WHAT TO PRODUCE -
With the pictures left out, output the records below exactly.
───── INFORMATION SHOWN ─────
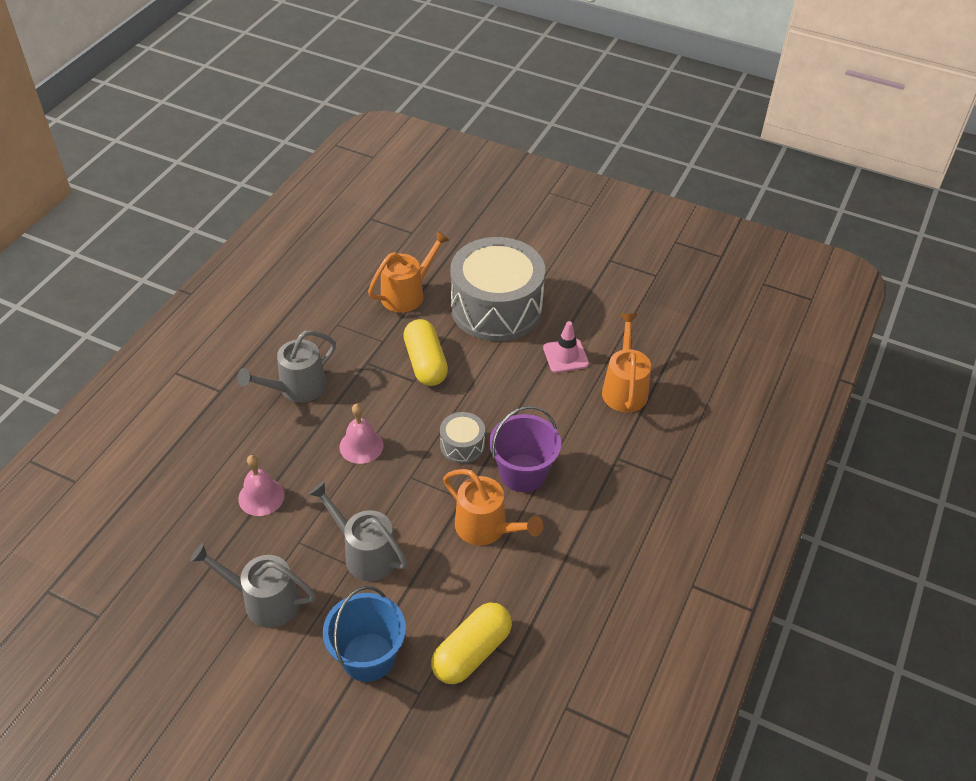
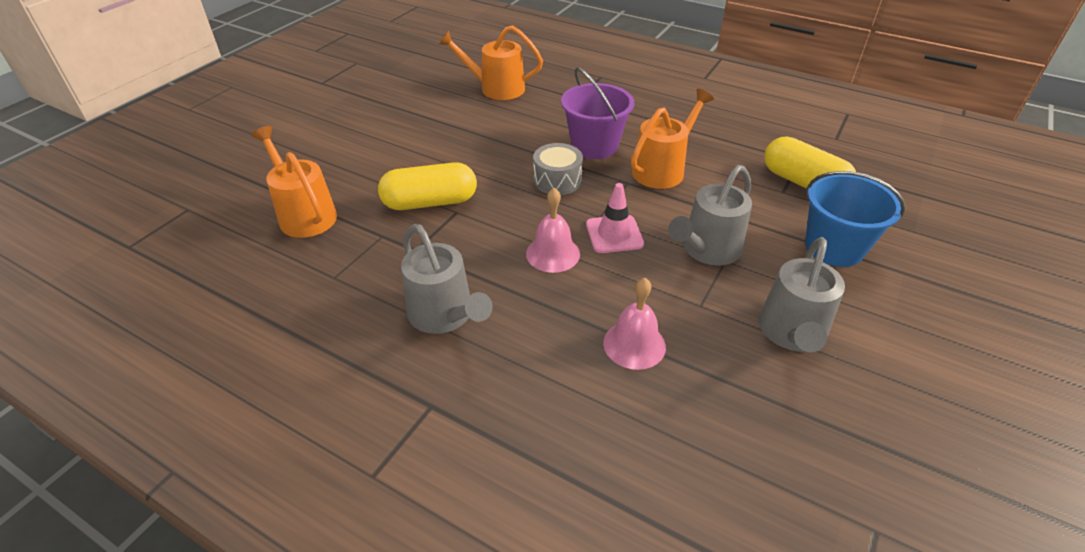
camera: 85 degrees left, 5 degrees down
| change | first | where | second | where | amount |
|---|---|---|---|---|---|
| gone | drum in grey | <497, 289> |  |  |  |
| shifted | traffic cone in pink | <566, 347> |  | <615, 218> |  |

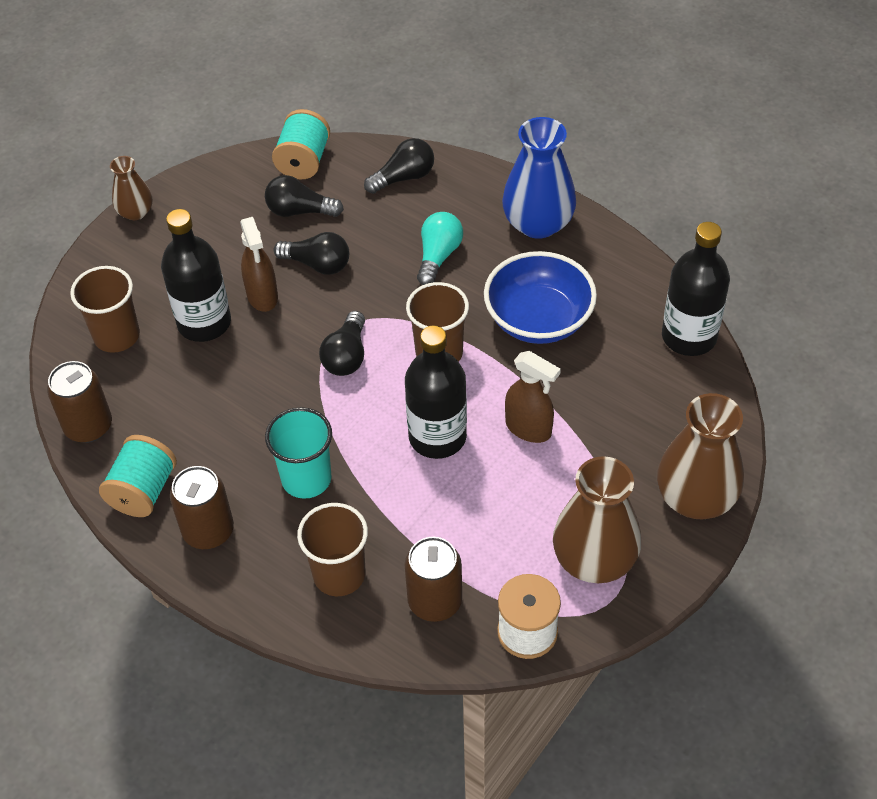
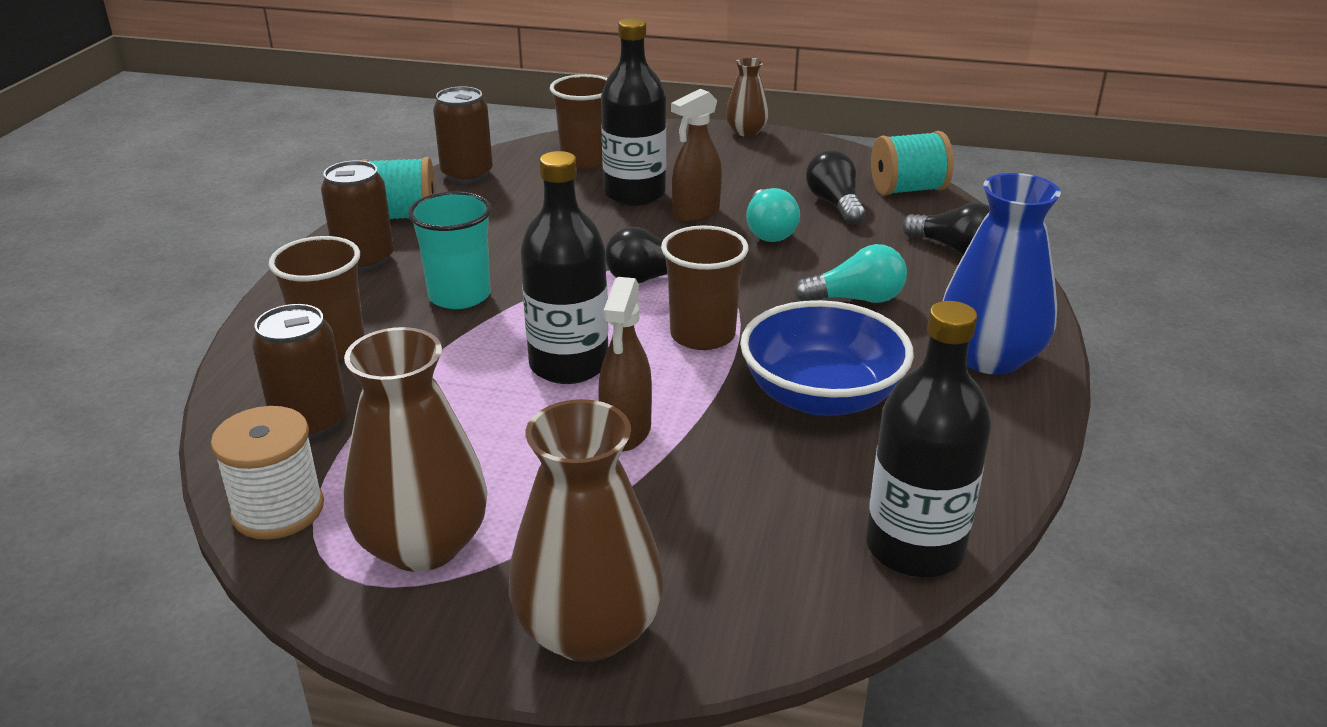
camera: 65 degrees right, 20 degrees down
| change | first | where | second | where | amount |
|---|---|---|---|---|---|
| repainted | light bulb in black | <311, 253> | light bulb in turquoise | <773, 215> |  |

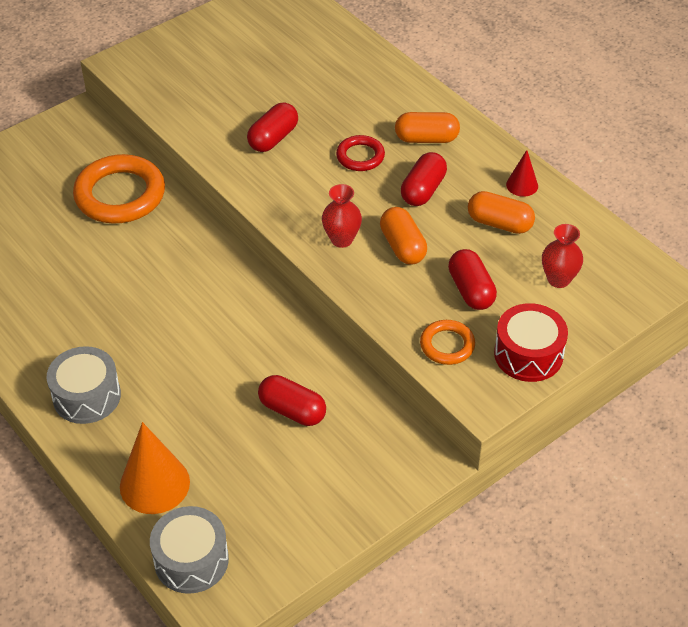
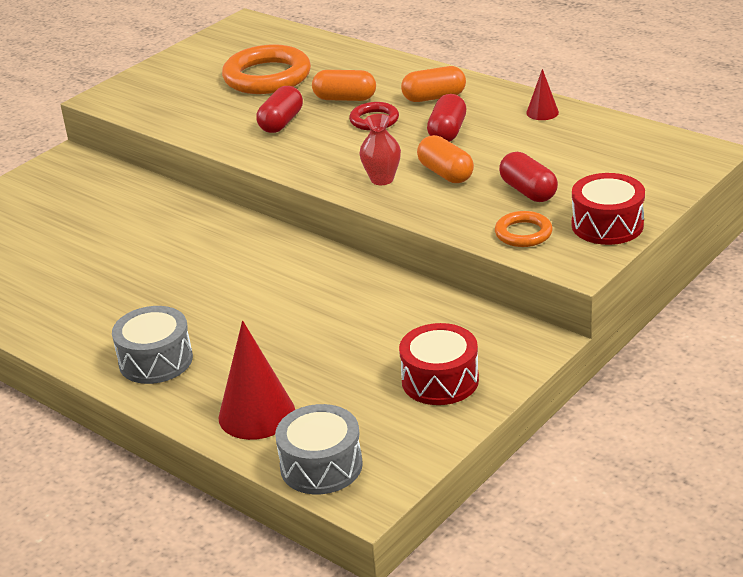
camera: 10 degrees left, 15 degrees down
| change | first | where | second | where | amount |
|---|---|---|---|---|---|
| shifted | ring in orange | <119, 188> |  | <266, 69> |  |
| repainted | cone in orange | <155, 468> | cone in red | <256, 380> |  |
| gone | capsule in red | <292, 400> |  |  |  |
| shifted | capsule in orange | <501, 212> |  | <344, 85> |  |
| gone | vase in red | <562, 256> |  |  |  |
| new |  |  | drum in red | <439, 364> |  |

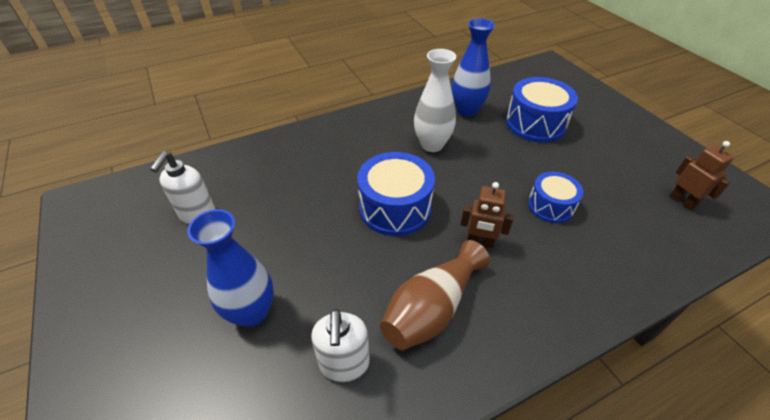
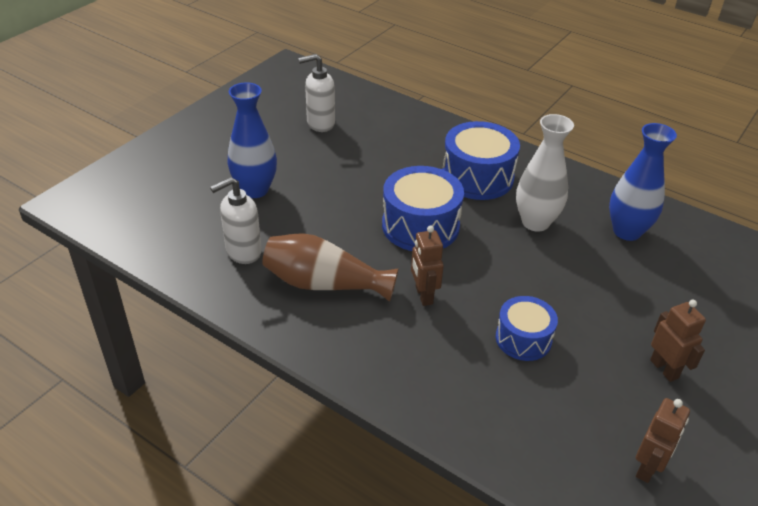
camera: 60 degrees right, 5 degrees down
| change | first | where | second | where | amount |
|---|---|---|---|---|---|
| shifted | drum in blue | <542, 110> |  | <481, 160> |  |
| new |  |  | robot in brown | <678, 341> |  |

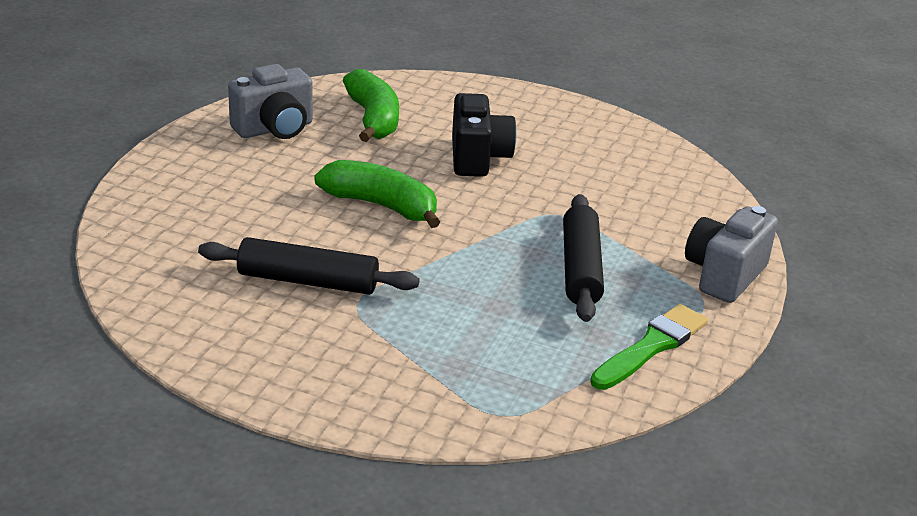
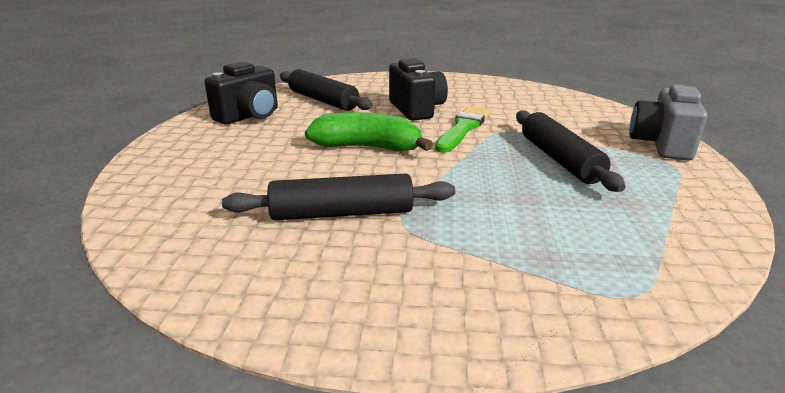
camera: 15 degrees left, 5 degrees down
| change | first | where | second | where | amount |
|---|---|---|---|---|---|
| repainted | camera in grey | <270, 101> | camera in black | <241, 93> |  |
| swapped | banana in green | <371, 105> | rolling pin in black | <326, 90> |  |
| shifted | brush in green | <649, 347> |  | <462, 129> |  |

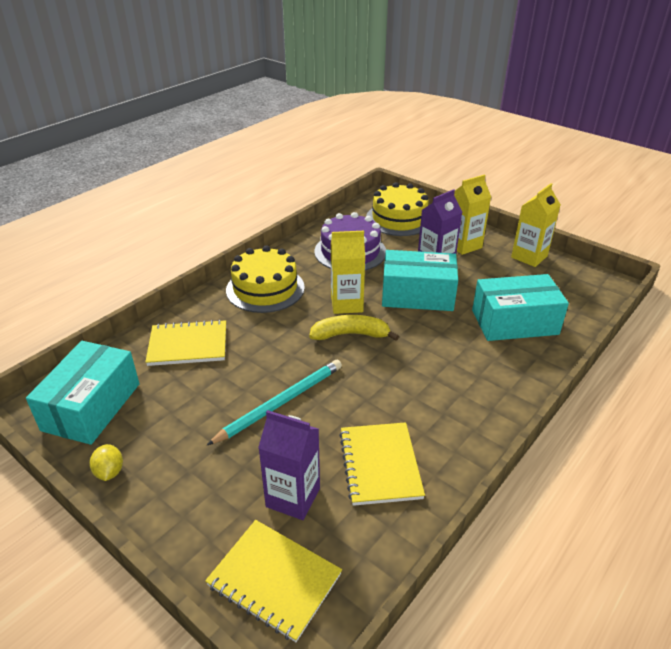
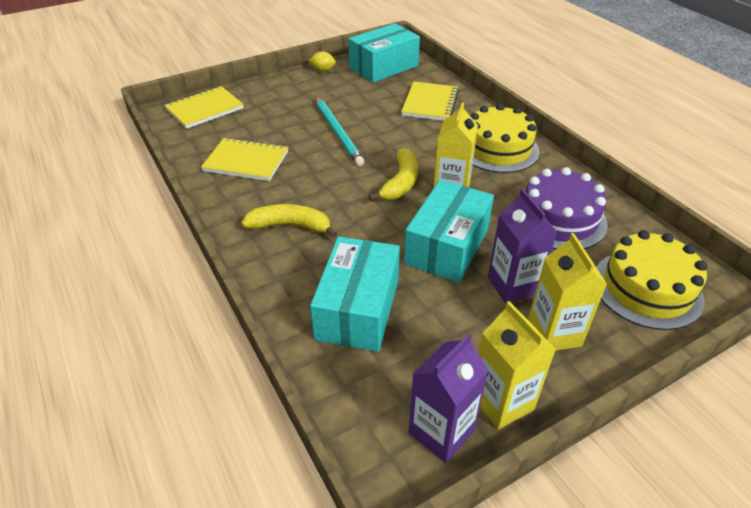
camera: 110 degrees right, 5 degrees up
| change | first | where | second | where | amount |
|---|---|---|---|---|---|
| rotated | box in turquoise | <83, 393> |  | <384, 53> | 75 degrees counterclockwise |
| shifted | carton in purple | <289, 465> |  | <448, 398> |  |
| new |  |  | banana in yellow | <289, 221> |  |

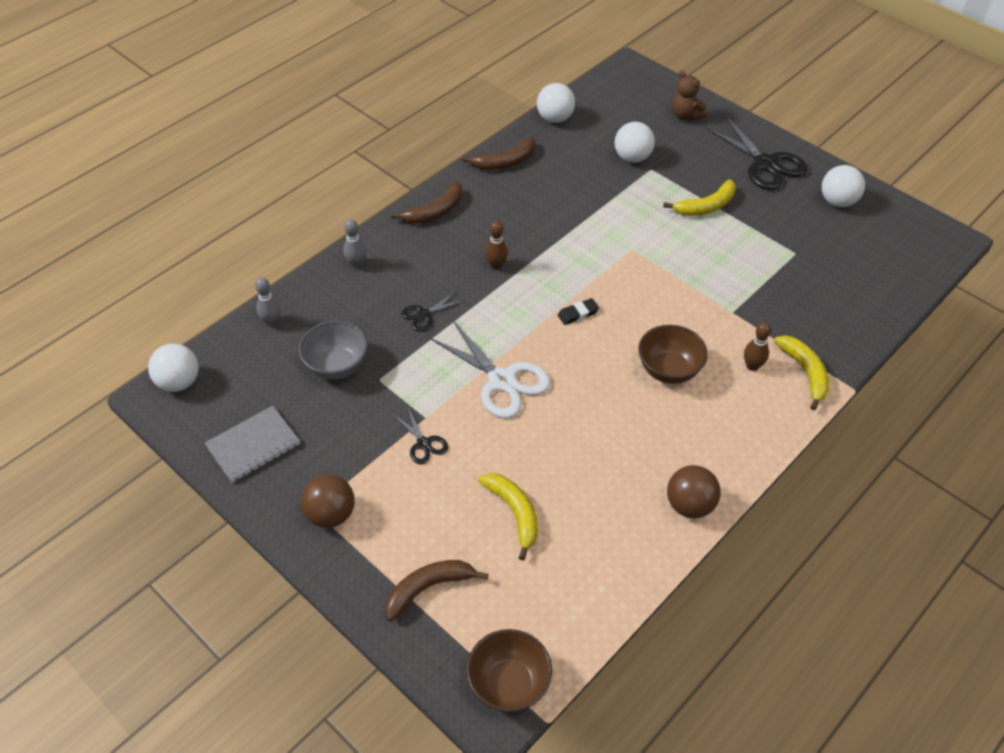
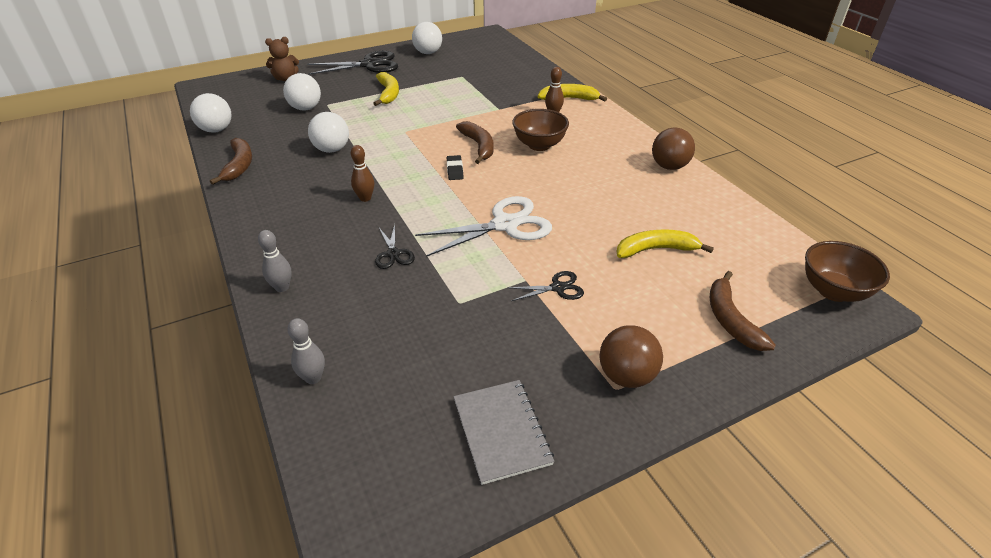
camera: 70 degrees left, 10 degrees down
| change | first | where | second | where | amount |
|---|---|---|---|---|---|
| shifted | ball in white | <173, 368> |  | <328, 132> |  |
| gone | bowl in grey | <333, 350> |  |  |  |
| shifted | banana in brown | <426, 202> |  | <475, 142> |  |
─────
TASK RESULT -
camera: 85 degrees left, 5 degrees down
| change | first | where | second | where | amount |
|---|---|---|---|---|---|
| gone | drum in grey | <497, 289> |  |  |  |
| shifted | traffic cone in pink | <566, 347> |  | <615, 218> |  |

camera: 65 degrees right, 20 degrees down
| change | first | where | second | where | amount |
|---|---|---|---|---|---|
| repainted | light bulb in black | <311, 253> | light bulb in turquoise | <773, 215> |  |

camera: 10 degrees left, 15 degrees down
| change | first | where | second | where | amount |
|---|---|---|---|---|---|
| shifted | ring in orange | <119, 188> |  | <266, 69> |  |
| repainted | cone in orange | <155, 468> | cone in red | <256, 380> |  |
| gone | capsule in red | <292, 400> |  |  |  |
| shifted | capsule in orange | <501, 212> |  | <344, 85> |  |
| gone | vase in red | <562, 256> |  |  |  |
| new |  |  | drum in red | <439, 364> |  |

camera: 60 degrees right, 5 degrees down
| change | first | where | second | where | amount |
|---|---|---|---|---|---|
| shifted | drum in blue | <542, 110> |  | <481, 160> |  |
| new |  |  | robot in brown | <678, 341> |  |

camera: 15 degrees left, 5 degrees down
| change | first | where | second | where | amount |
|---|---|---|---|---|---|
| repainted | camera in grey | <270, 101> | camera in black | <241, 93> |  |
| swapped | banana in green | <371, 105> | rolling pin in black | <326, 90> |  |
| shifted | brush in green | <649, 347> |  | <462, 129> |  |

camera: 110 degrees right, 5 degrees up
| change | first | where | second | where | amount |
|---|---|---|---|---|---|
| rotated | box in turquoise | <83, 393> |  | <384, 53> | 75 degrees counterclockwise |
| shifted | carton in purple | <289, 465> |  | <448, 398> |  |
| new |  |  | banana in yellow | <289, 221> |  |

camera: 70 degrees left, 10 degrees down
| change | first | where | second | where | amount |
|---|---|---|---|---|---|
| shifted | ball in white | <173, 368> |  | <328, 132> |  |
| gone | bowl in grey | <333, 350> |  |  |  |
| shifted | banana in brown | <426, 202> |  | <475, 142> |  |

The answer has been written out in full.